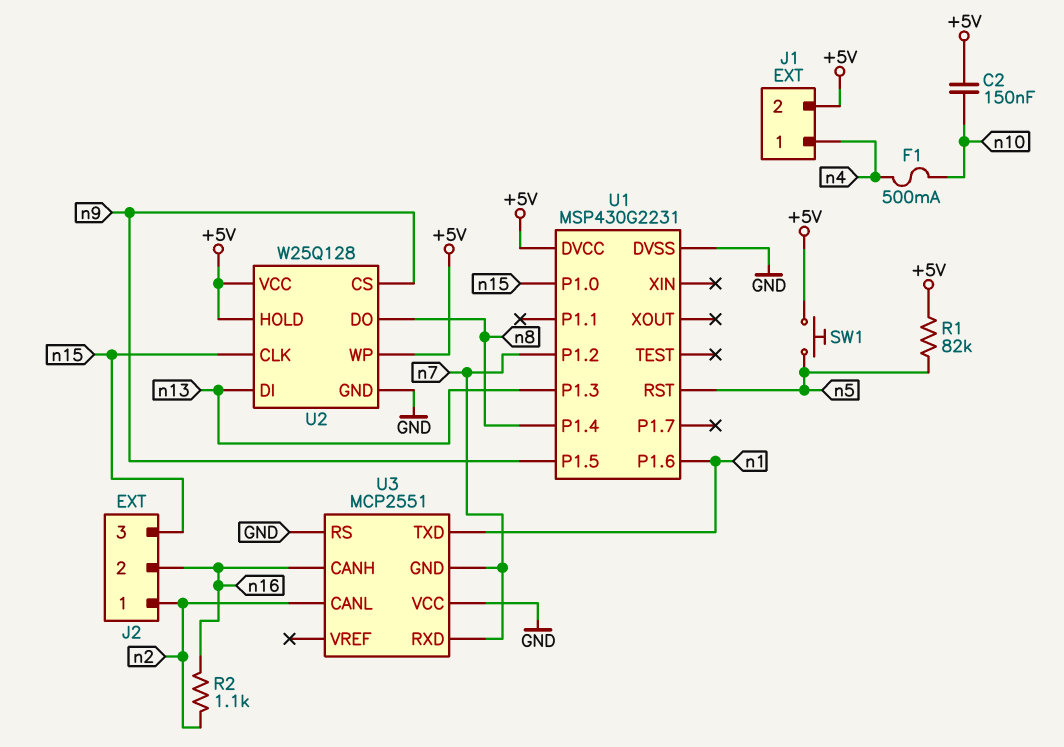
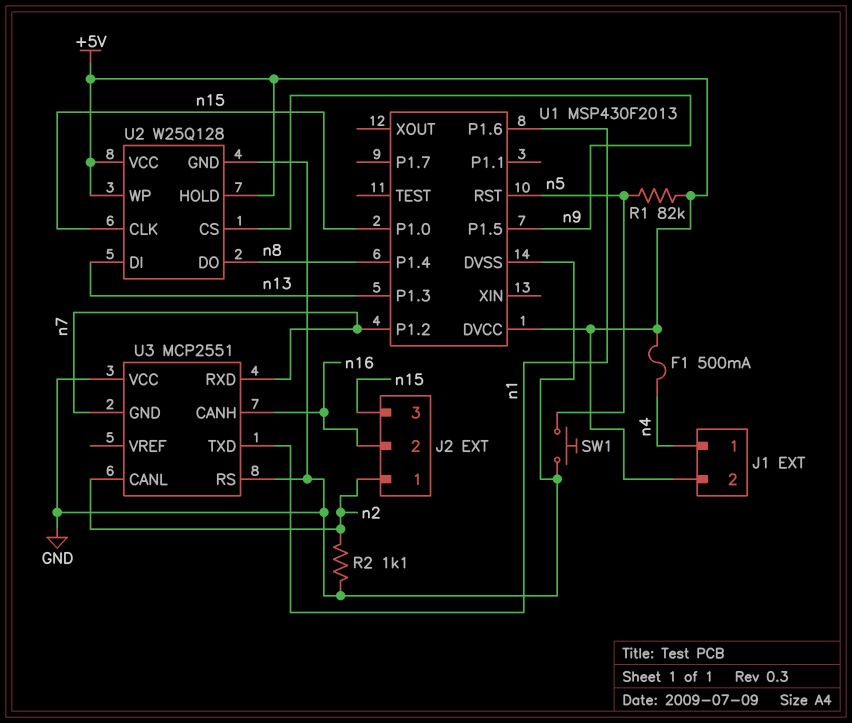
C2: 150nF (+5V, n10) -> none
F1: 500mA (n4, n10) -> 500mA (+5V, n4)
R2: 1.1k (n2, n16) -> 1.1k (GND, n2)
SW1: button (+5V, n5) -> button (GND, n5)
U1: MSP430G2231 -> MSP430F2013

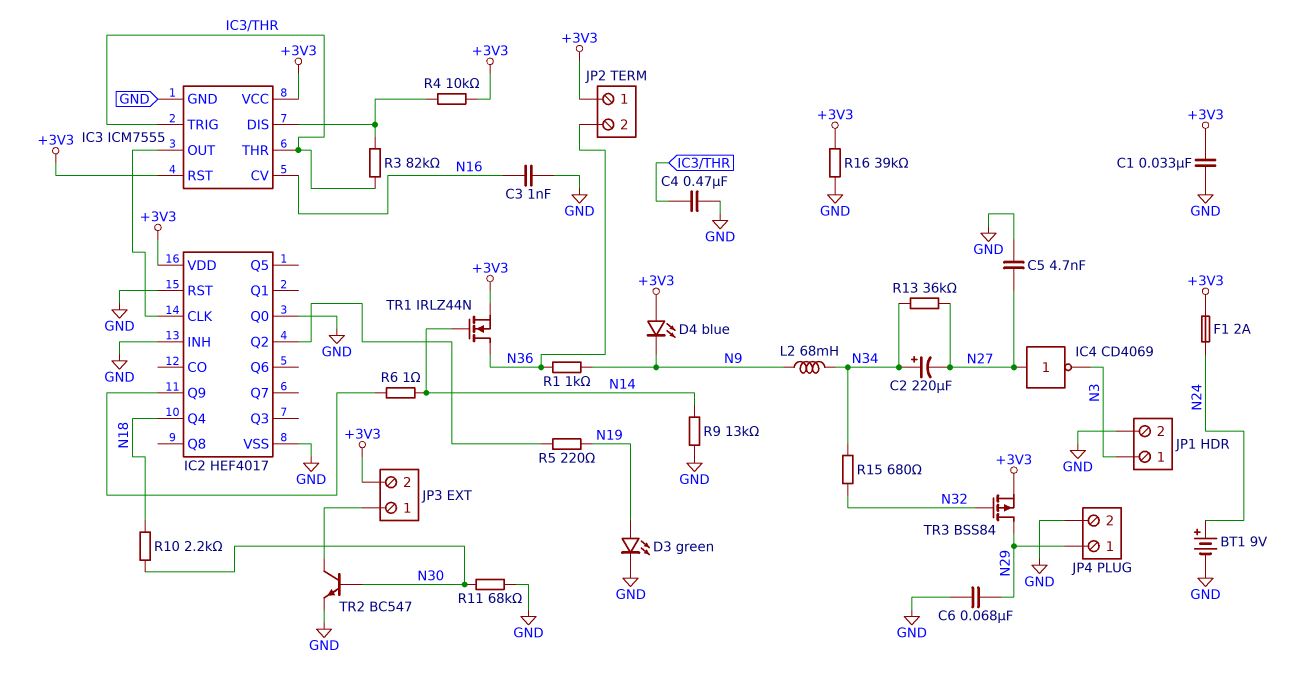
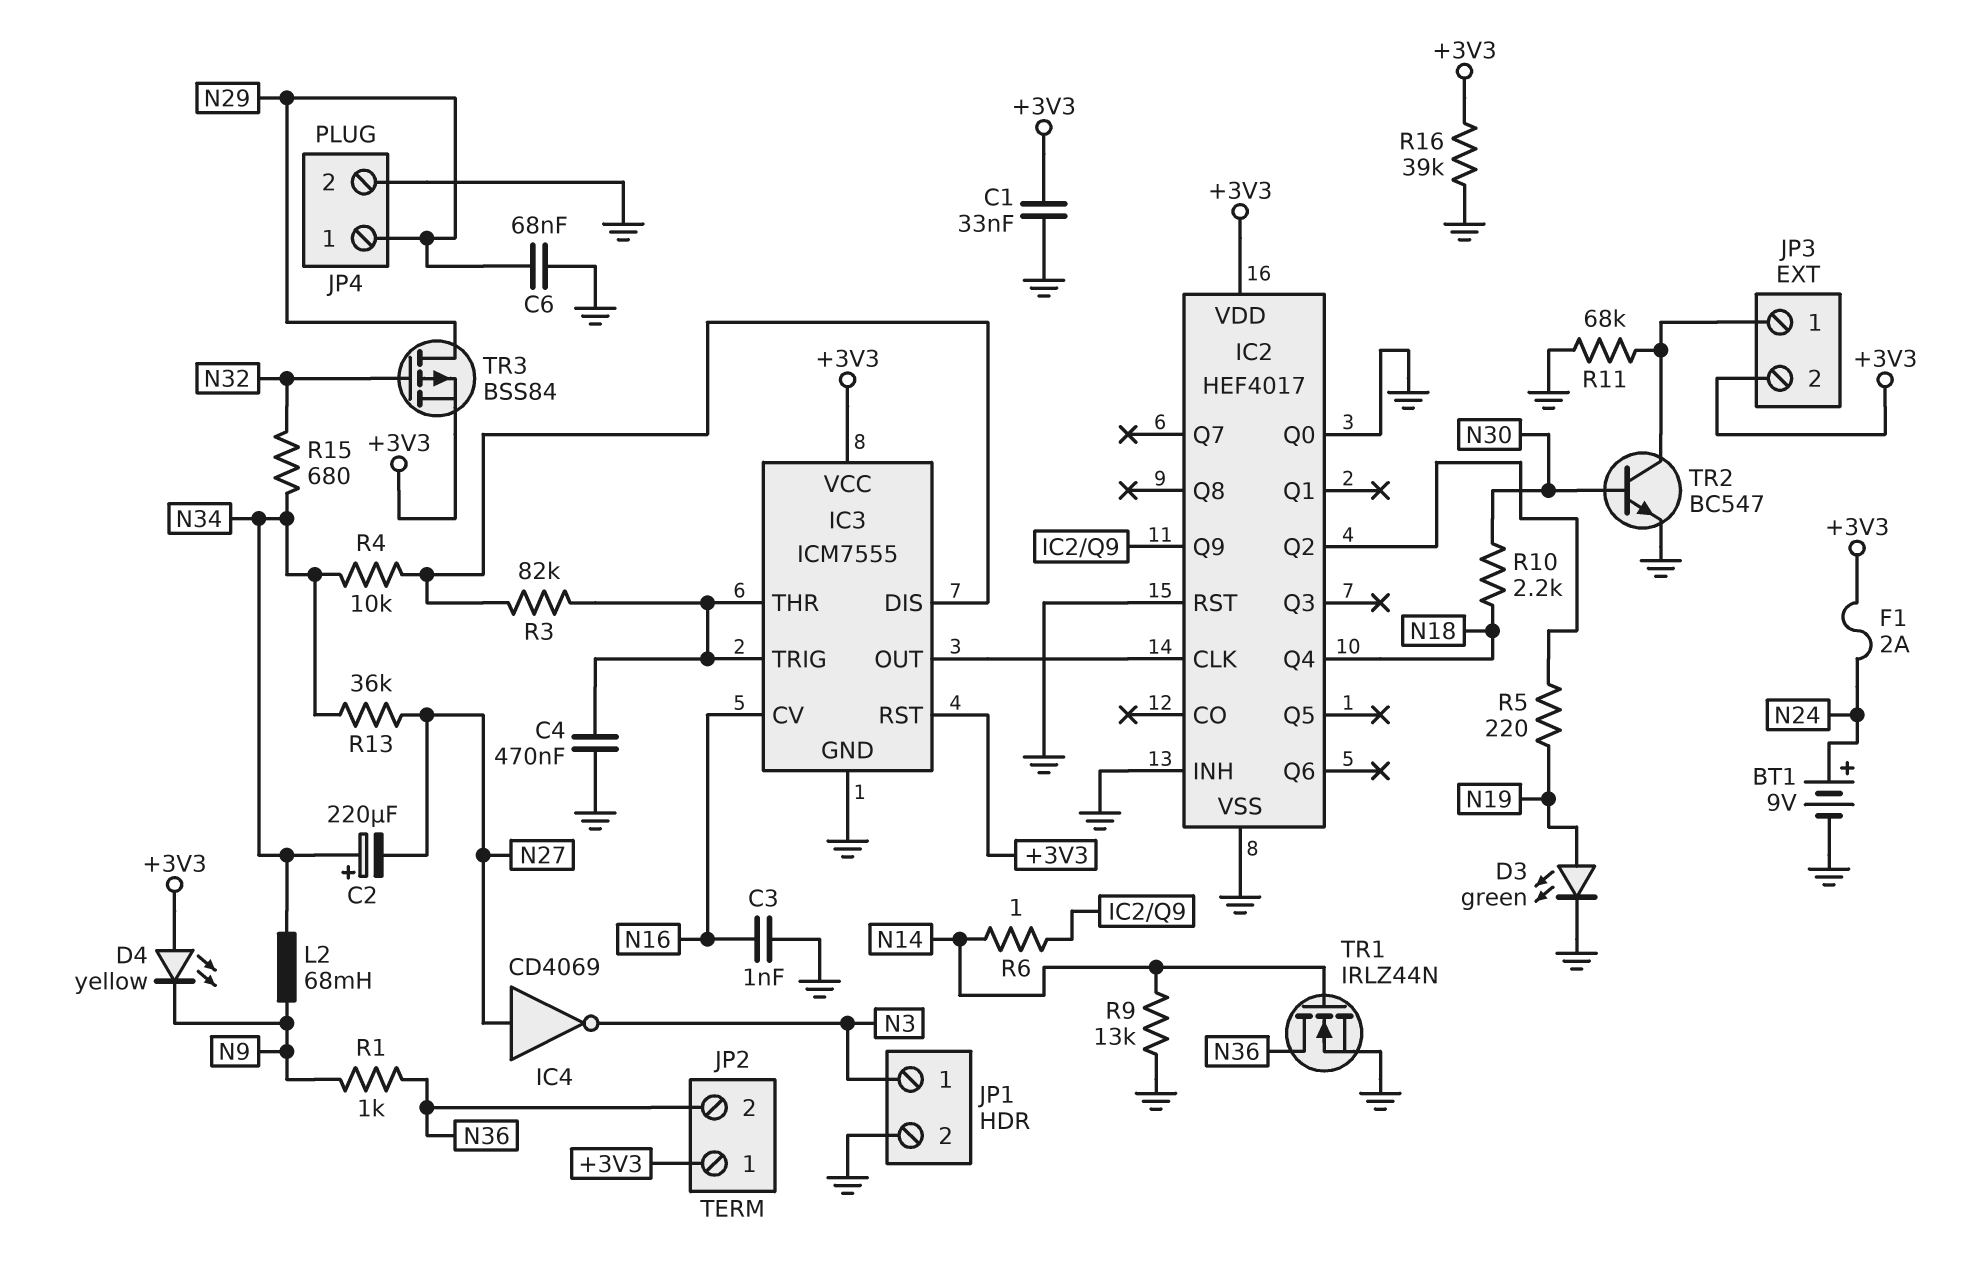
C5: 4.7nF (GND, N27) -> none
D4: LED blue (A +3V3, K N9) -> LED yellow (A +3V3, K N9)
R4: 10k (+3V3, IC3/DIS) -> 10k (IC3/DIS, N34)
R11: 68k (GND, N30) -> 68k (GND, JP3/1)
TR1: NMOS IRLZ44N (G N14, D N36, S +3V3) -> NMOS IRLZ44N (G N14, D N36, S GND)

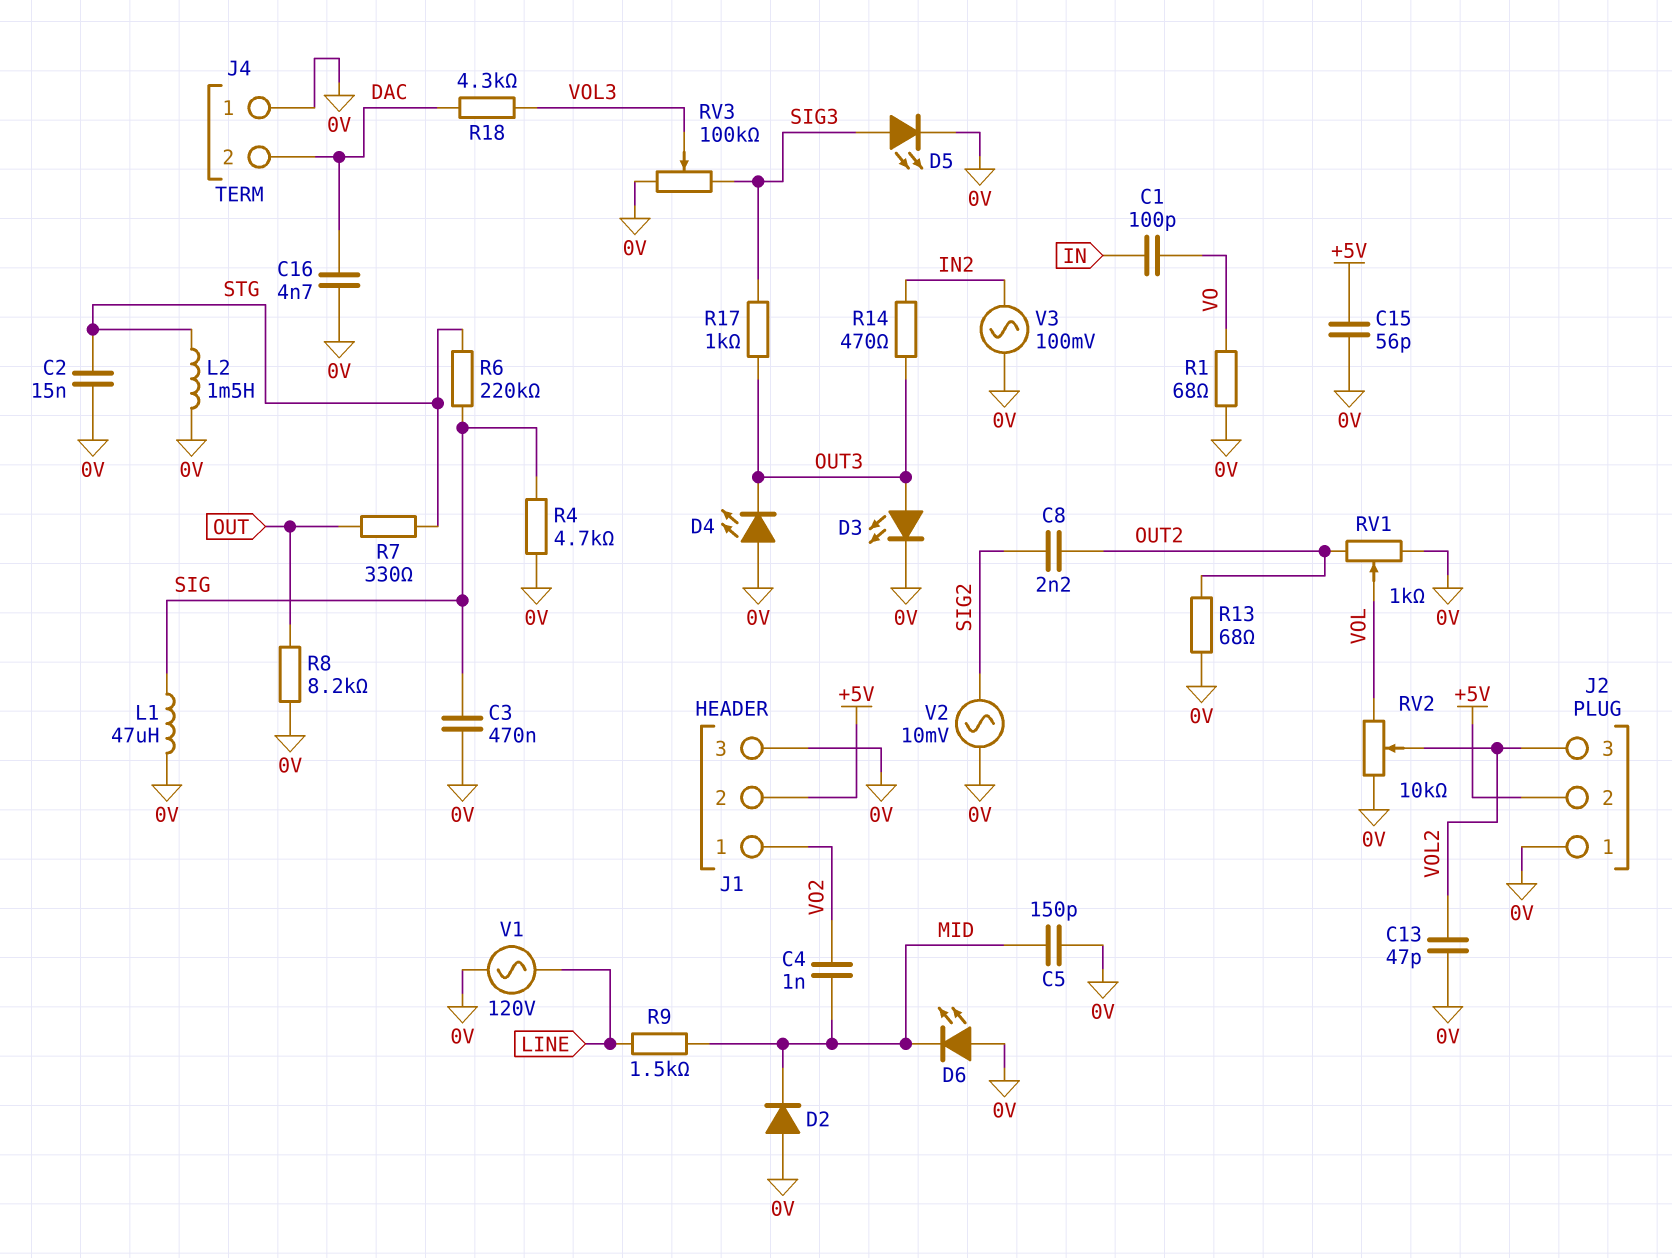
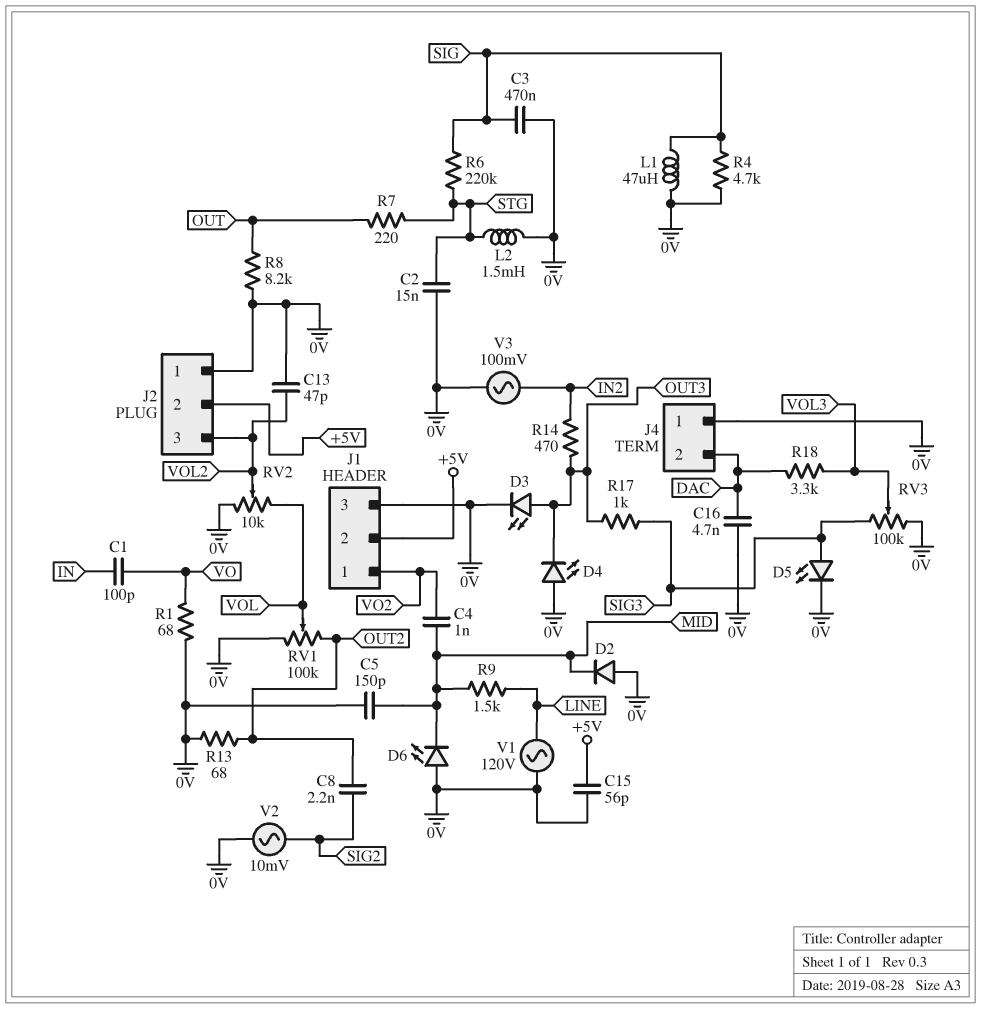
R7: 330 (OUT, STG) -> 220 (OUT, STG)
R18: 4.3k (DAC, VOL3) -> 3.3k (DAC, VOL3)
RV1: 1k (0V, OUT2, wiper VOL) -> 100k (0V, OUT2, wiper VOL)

━━━━━━━━━━

> _Task directions_: Lines of the material may hold the string "none". Copy each one that does.

> _Response to the task_:
C2: 150nF (+5V, n10) -> none
C5: 4.7nF (GND, N27) -> none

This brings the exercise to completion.